◆ **Exercise objective**
Pick out every line of the records that contains the word "clef", and copy each one.

** Start Data supplied **

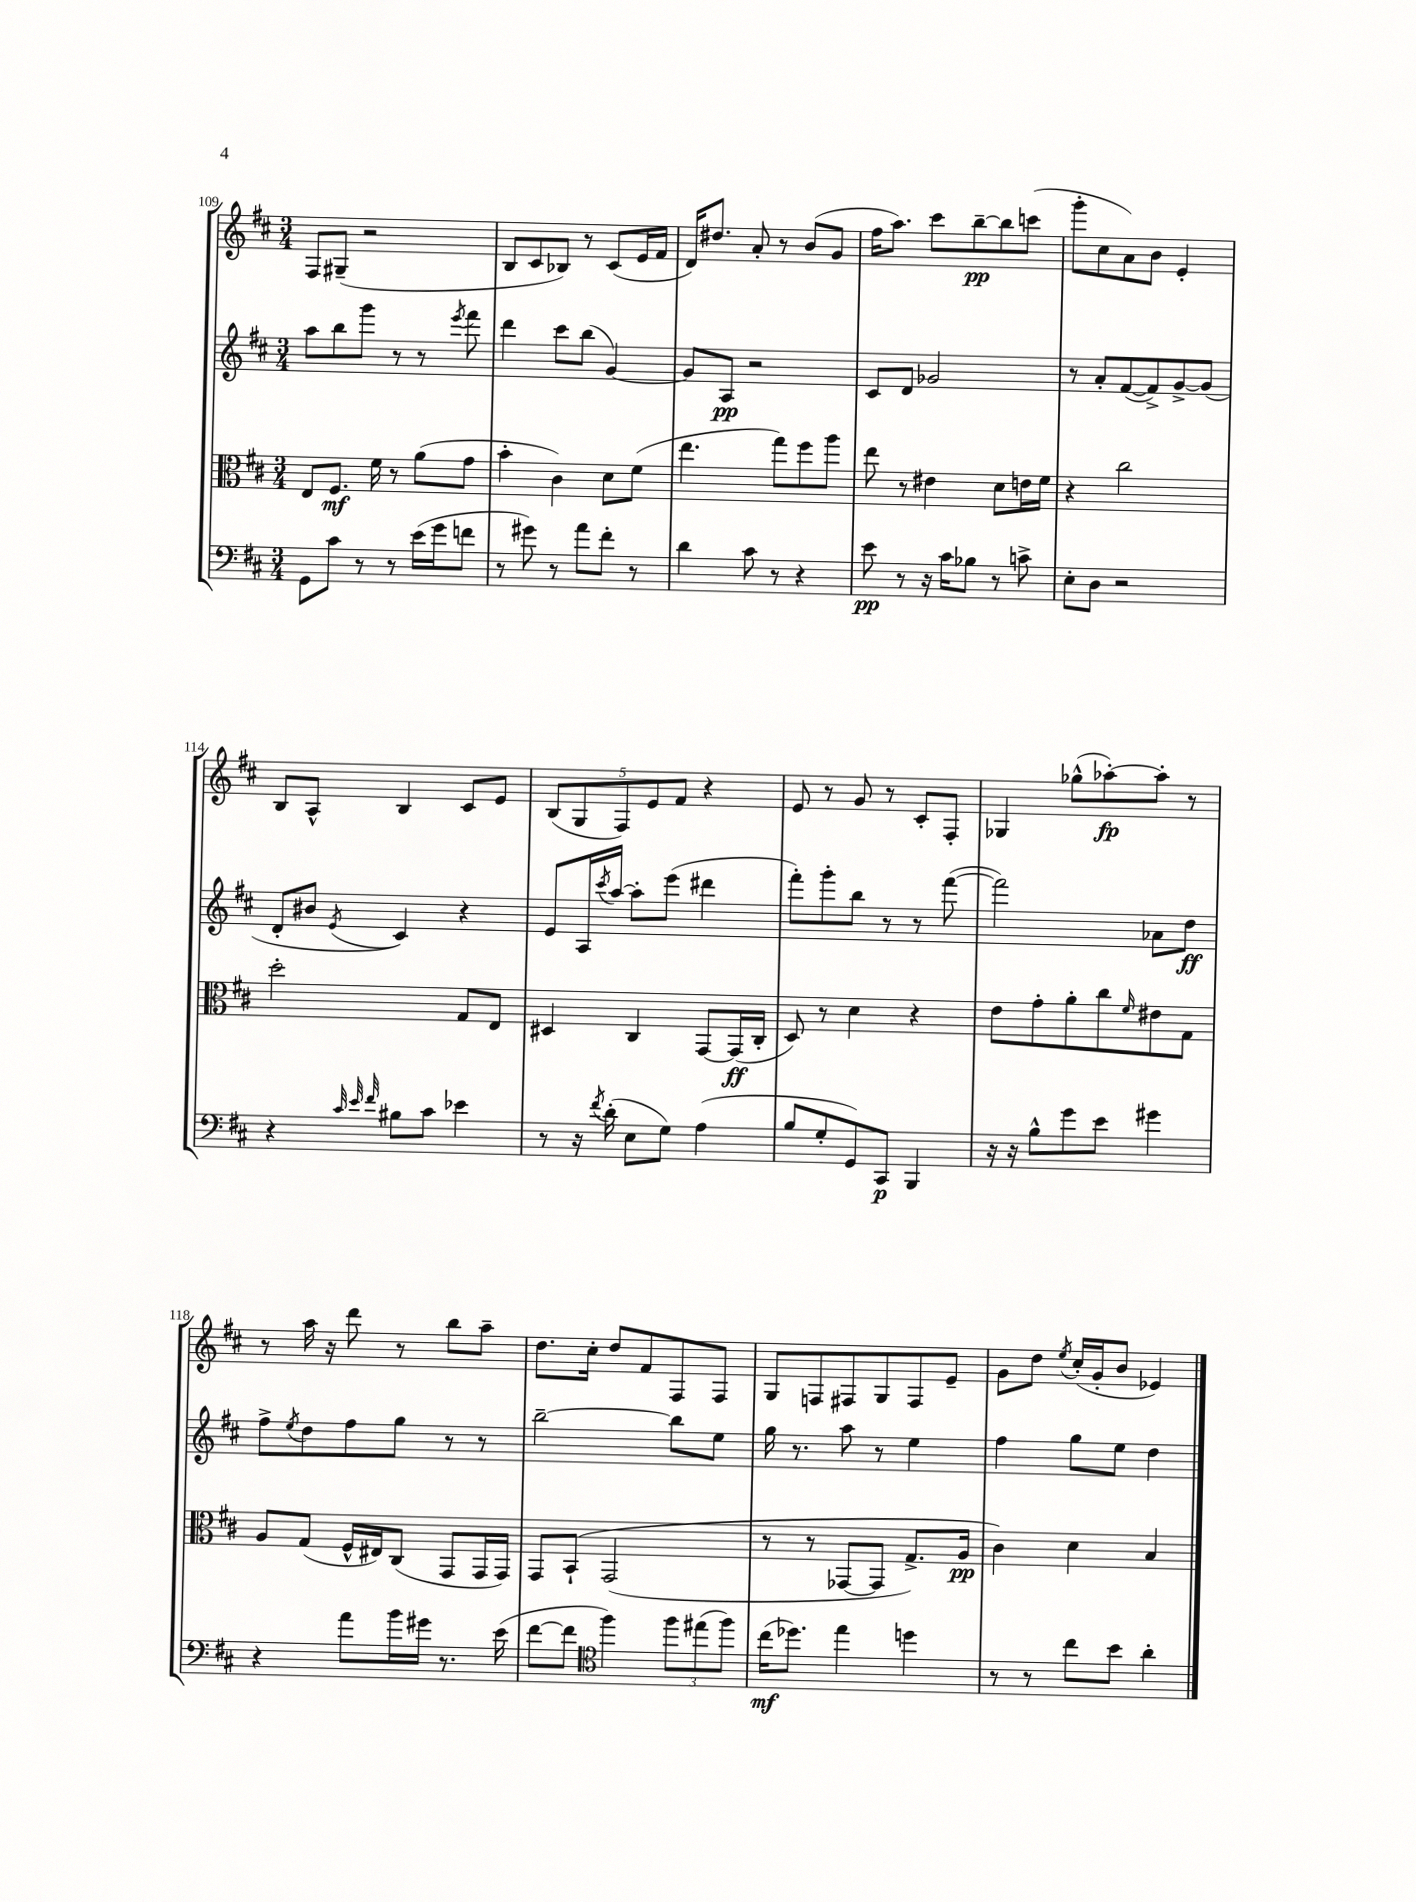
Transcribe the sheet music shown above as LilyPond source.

<<
\new StaffGroup <<
\new Staff = "s0" {
    \clef treble \key d \major \numericTimeSignature \time 3/4
    fis8 gis8--( r2 |
    b8 cis'8 bes8) r8 cis'8( e'16 fis'16 |
    d'16) dis''8. a'8-. r8 b'8( g'8 |
    fis''16 a''8.) cis'''8 b''8~--\pp b''8 c'''8( |
    g'''8-. cis''8 a'8) b'8 e'4-. |
    b8 a8-^ b4 cis'8 e'8 |
    \tuplet 5/4 { b8( g8 fis8) e'8 fis'8 } r4 |
    e'8 r8 g'8 r8 cis'8-. fis8-. |
    ges4 ges''8-^( aes''8~-.\fp) aes''8-. r8 |
    r8 a''16 r16 d'''8 r8 b''8 a''8-- |
    d''8. cis''16-. d''8 fis'8 fis8 fis8 |
    g8 f8 fis8 g8 fis8 e'8-- |
    g'8 d''8 \acciaccatura { e''8 } cis''16-.( g'16-. b'8 ees'4) \bar "|." |
}
\new Staff = "s1" {
    \clef treble \key d \major \numericTimeSignature \time 3/4
    a''8 b''8 g'''8 r8 r8 \acciaccatura { e'''8 } fis'''8 |
    d'''4 cis'''8 b''8( g'4~) |
    g'8 a8\pp r2 |
    cis'8 d'8 ges'2 |
    r8 a'8-. fis'8~( fis'8->) g'8~-> g'8( |
    d'8-. bis'8 \acciaccatura { e'8 } cis'4) r4 |
    e'8 a16 \acciaccatura { cis'''8 } a''16~ a''8-. e'''8( dis'''4 |
    fis'''8-.) g'''8-. b''8 r8 r8 fis'''8~( |
    fis'''2) aes'8 d''8\ff |
    fis''8-> \acciaccatura { e''8 } d''8 fis''8 g''8 r8 r8 |
    b''2~-- b''8 e''8 |
    g''16 r8. a''8 r8 e''4 |
    fis''4 g''8 e''8 d''4 \bar "|." |
}
\new Staff = "s2" {
    \clef alto \key d \major \numericTimeSignature \time 3/4
    e8 fis8.\mf fis'16 r8 a'8( g'8 |
    b'4-. cis'4) d'8 fis'8( |
    e''4. g''8) fis''8 a''8 |
    e''8 r8 eis'4 d'8 e'16 fis'16 |
    r4 cis''2 |
    d''2-. g8 e8 |
    dis4 cis4 g,8~ g,16\ff( cis16-. |
    d8) r8 d'4 r4 |
    e'8 g'8-. a'8-. cis''8 \grace { fis'16 } eis'8 g8 |
    a8 g8( fis16-^ eis16) cis8( g,8 g,16 g,16) |
    g,8 b,8-!\( g,2( |
    r8 r8 ges,8~ ges,8 g8.->) a16\pp |
    cis'4\) d'4 b4 \bar "|." |
}
\new Staff = "s3" {
    \clef bass \key d \major \numericTimeSignature \time 3/4
    g,8 cis'8 r8 r8 e'16( g'16 f'8 |
    r8 gis'8) r8 a'8 fis'8-. r8 |
    d'4 cis'8 r8 r4 |
    e'8\pp r8 r16 cis'16 bes8 r8 c'8-> |
    e8-. d8 r2 |
    r4 \grace { cis'32 e'32 fis'32 } bis8 cis'8 ees'4 |
    r8 r16 \acciaccatura { fis'8 } d'16-.( e8 g8) a4( |
    b8 g8-. g,8) cis,8\p b,,4 |
    r16 r16 b8-^ g'8 e'8 gis'4 |
    r4 a'8 b'16 gis'16 r8. e'16( |
    fis'8~ fis'8 \clef tenor fis''4) \tuplet 3/2 { fis''8 eis''8( fis''8) } |
    cis''16\mf( des''8.) e''4 d''4 |
    r8 r8 cis''8 b'8 a'4-. \bar "|." |
}
>>
>>
\layout { \context { \Score currentBarNumber = #109 } }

** End Data supplied **

◆ **Expected output**
    \clef treble \key d \major \numericTimeSignature \time 3/4
    \clef treble \key d \major \numericTimeSignature \time 3/4
    \clef alto \key d \major \numericTimeSignature \time 3/4
    \clef bass \key d \major \numericTimeSignature \time 3/4
    fis'8~ fis'8 \clef tenor fis''4) \tuplet 3/2 { fis''8 eis''8( fis''8) } |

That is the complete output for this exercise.